Only an exact copy of every record counts as an answer.

Material for this task Start Marker

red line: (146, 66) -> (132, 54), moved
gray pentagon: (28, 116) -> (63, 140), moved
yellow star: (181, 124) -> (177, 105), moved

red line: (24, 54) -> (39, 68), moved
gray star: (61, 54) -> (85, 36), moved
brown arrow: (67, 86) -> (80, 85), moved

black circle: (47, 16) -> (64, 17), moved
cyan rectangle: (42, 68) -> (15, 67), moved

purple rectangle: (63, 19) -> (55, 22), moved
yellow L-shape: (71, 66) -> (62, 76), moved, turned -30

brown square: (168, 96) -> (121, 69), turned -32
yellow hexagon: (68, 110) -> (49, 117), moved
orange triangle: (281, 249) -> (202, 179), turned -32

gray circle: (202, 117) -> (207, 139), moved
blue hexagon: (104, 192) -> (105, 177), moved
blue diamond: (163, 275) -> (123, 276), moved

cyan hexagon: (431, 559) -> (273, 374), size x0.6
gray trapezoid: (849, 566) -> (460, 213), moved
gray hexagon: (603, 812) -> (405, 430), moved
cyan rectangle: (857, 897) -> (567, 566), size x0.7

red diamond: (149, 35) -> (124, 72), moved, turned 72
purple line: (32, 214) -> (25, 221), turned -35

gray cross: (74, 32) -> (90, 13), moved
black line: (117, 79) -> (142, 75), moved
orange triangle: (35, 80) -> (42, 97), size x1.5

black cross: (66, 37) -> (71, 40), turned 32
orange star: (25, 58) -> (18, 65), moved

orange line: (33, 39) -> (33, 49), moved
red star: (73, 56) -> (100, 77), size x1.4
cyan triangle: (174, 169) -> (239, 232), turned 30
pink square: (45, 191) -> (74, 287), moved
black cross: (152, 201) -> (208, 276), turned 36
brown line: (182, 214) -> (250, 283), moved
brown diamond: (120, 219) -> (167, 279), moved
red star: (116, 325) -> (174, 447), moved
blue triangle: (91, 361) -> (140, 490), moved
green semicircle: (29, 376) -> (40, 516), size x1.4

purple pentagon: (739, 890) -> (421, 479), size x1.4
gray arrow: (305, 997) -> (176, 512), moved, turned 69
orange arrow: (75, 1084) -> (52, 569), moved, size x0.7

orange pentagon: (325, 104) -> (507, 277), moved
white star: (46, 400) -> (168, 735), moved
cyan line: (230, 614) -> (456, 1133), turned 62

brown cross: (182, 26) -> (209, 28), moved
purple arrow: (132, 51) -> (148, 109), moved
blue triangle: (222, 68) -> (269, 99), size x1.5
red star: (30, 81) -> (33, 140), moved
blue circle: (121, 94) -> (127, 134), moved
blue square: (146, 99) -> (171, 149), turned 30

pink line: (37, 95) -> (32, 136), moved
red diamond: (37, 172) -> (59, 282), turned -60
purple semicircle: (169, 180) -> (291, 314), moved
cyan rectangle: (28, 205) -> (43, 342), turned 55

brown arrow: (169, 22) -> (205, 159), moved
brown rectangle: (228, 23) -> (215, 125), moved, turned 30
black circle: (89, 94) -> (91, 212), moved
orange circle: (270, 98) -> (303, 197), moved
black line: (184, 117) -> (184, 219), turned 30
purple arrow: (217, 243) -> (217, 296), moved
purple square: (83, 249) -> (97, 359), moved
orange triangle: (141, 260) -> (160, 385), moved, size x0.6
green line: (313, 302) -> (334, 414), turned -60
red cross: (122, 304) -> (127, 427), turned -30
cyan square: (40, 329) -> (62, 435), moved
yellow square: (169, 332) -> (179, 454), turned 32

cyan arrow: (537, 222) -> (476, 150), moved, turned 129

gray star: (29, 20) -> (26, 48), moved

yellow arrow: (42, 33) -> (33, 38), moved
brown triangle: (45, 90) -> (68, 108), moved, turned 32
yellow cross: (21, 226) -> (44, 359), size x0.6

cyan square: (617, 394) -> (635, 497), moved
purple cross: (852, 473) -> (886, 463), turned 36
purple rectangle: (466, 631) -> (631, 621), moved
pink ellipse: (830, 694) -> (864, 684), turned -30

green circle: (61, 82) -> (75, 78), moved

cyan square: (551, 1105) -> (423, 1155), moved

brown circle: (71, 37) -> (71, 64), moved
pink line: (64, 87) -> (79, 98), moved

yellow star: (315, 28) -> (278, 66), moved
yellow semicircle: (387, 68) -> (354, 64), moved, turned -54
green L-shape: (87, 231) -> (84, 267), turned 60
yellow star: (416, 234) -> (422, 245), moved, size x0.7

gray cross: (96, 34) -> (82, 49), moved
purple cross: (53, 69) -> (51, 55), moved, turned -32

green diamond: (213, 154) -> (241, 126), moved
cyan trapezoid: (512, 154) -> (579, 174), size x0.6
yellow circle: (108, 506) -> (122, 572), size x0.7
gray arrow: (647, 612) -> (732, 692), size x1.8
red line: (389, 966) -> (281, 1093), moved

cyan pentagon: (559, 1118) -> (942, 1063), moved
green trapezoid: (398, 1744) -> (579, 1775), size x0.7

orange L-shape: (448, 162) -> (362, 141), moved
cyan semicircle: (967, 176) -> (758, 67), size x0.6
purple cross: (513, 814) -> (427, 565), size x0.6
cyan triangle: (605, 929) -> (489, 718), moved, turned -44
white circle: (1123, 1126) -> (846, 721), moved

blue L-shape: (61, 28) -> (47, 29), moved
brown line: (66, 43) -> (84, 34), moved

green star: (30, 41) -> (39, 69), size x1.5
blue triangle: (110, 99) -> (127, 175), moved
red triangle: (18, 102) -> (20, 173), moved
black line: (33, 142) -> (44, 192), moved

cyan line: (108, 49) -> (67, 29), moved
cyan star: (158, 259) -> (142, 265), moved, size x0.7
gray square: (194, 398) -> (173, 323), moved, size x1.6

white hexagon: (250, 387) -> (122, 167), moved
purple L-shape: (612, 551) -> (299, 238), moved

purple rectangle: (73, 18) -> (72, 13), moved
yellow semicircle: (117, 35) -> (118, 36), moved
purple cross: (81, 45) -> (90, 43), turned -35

Material for this task End Marker

■ **Reply**:
red line: (146, 66) -> (132, 54), moved
gray pentagon: (28, 116) -> (63, 140), moved
yellow star: (181, 124) -> (177, 105), moved

red line: (24, 54) -> (39, 68), moved
gray star: (61, 54) -> (85, 36), moved
brown arrow: (67, 86) -> (80, 85), moved

black circle: (47, 16) -> (64, 17), moved
cyan rectangle: (42, 68) -> (15, 67), moved

purple rectangle: (63, 19) -> (55, 22), moved
yellow L-shape: (71, 66) -> (62, 76), moved, turned -30

brown square: (168, 96) -> (121, 69), turned -32
yellow hexagon: (68, 110) -> (49, 117), moved
orange triangle: (281, 249) -> (202, 179), turned -32

gray circle: (202, 117) -> (207, 139), moved
blue hexagon: (104, 192) -> (105, 177), moved
blue diamond: (163, 275) -> (123, 276), moved

cyan hexagon: (431, 559) -> (273, 374), size x0.6
gray trapezoid: (849, 566) -> (460, 213), moved
gray hexagon: (603, 812) -> (405, 430), moved
cyan rectangle: (857, 897) -> (567, 566), size x0.7

red diamond: (149, 35) -> (124, 72), moved, turned 72
purple line: (32, 214) -> (25, 221), turned -35

gray cross: (74, 32) -> (90, 13), moved
black line: (117, 79) -> (142, 75), moved
orange triangle: (35, 80) -> (42, 97), size x1.5

black cross: (66, 37) -> (71, 40), turned 32
orange star: (25, 58) -> (18, 65), moved

orange line: (33, 39) -> (33, 49), moved
red star: (73, 56) -> (100, 77), size x1.4
cyan triangle: (174, 169) -> (239, 232), turned 30
pink square: (45, 191) -> (74, 287), moved
black cross: (152, 201) -> (208, 276), turned 36
brown line: (182, 214) -> (250, 283), moved
brown diamond: (120, 219) -> (167, 279), moved
red star: (116, 325) -> (174, 447), moved
blue triangle: (91, 361) -> (140, 490), moved
green semicircle: (29, 376) -> (40, 516), size x1.4

purple pentagon: (739, 890) -> (421, 479), size x1.4
gray arrow: (305, 997) -> (176, 512), moved, turned 69
orange arrow: (75, 1084) -> (52, 569), moved, size x0.7

orange pentagon: (325, 104) -> (507, 277), moved
white star: (46, 400) -> (168, 735), moved
cyan line: (230, 614) -> (456, 1133), turned 62

brown cross: (182, 26) -> (209, 28), moved
purple arrow: (132, 51) -> (148, 109), moved
blue triangle: (222, 68) -> (269, 99), size x1.5
red star: (30, 81) -> (33, 140), moved
blue circle: (121, 94) -> (127, 134), moved
blue square: (146, 99) -> (171, 149), turned 30

pink line: (37, 95) -> (32, 136), moved
red diamond: (37, 172) -> (59, 282), turned -60
purple semicircle: (169, 180) -> (291, 314), moved
cyan rectangle: (28, 205) -> (43, 342), turned 55

brown arrow: (169, 22) -> (205, 159), moved
brown rectangle: (228, 23) -> (215, 125), moved, turned 30
black circle: (89, 94) -> (91, 212), moved
orange circle: (270, 98) -> (303, 197), moved
black line: (184, 117) -> (184, 219), turned 30
purple arrow: (217, 243) -> (217, 296), moved
purple square: (83, 249) -> (97, 359), moved
orange triangle: (141, 260) -> (160, 385), moved, size x0.6
green line: (313, 302) -> (334, 414), turned -60
red cross: (122, 304) -> (127, 427), turned -30
cyan square: (40, 329) -> (62, 435), moved
yellow square: (169, 332) -> (179, 454), turned 32

cyan arrow: (537, 222) -> (476, 150), moved, turned 129

gray star: (29, 20) -> (26, 48), moved

yellow arrow: (42, 33) -> (33, 38), moved
brown triangle: (45, 90) -> (68, 108), moved, turned 32
yellow cross: (21, 226) -> (44, 359), size x0.6

cyan square: (617, 394) -> (635, 497), moved
purple cross: (852, 473) -> (886, 463), turned 36
purple rectangle: (466, 631) -> (631, 621), moved
pink ellipse: (830, 694) -> (864, 684), turned -30

green circle: (61, 82) -> (75, 78), moved

cyan square: (551, 1105) -> (423, 1155), moved

brown circle: (71, 37) -> (71, 64), moved
pink line: (64, 87) -> (79, 98), moved

yellow star: (315, 28) -> (278, 66), moved
yellow semicircle: (387, 68) -> (354, 64), moved, turned -54
green L-shape: (87, 231) -> (84, 267), turned 60
yellow star: (416, 234) -> (422, 245), moved, size x0.7

gray cross: (96, 34) -> (82, 49), moved
purple cross: (53, 69) -> (51, 55), moved, turned -32

green diamond: (213, 154) -> (241, 126), moved
cyan trapezoid: (512, 154) -> (579, 174), size x0.6
yellow circle: (108, 506) -> (122, 572), size x0.7
gray arrow: (647, 612) -> (732, 692), size x1.8
red line: (389, 966) -> (281, 1093), moved

cyan pentagon: (559, 1118) -> (942, 1063), moved
green trapezoid: (398, 1744) -> (579, 1775), size x0.7

orange L-shape: (448, 162) -> (362, 141), moved
cyan semicircle: (967, 176) -> (758, 67), size x0.6
purple cross: (513, 814) -> (427, 565), size x0.6
cyan triangle: (605, 929) -> (489, 718), moved, turned -44
white circle: (1123, 1126) -> (846, 721), moved

blue L-shape: (61, 28) -> (47, 29), moved
brown line: (66, 43) -> (84, 34), moved

green star: (30, 41) -> (39, 69), size x1.5
blue triangle: (110, 99) -> (127, 175), moved
red triangle: (18, 102) -> (20, 173), moved
black line: (33, 142) -> (44, 192), moved

cyan line: (108, 49) -> (67, 29), moved
cyan star: (158, 259) -> (142, 265), moved, size x0.7
gray square: (194, 398) -> (173, 323), moved, size x1.6

white hexagon: (250, 387) -> (122, 167), moved
purple L-shape: (612, 551) -> (299, 238), moved

purple rectangle: (73, 18) -> (72, 13), moved
yellow semicircle: (117, 35) -> (118, 36), moved
purple cross: (81, 45) -> (90, 43), turned -35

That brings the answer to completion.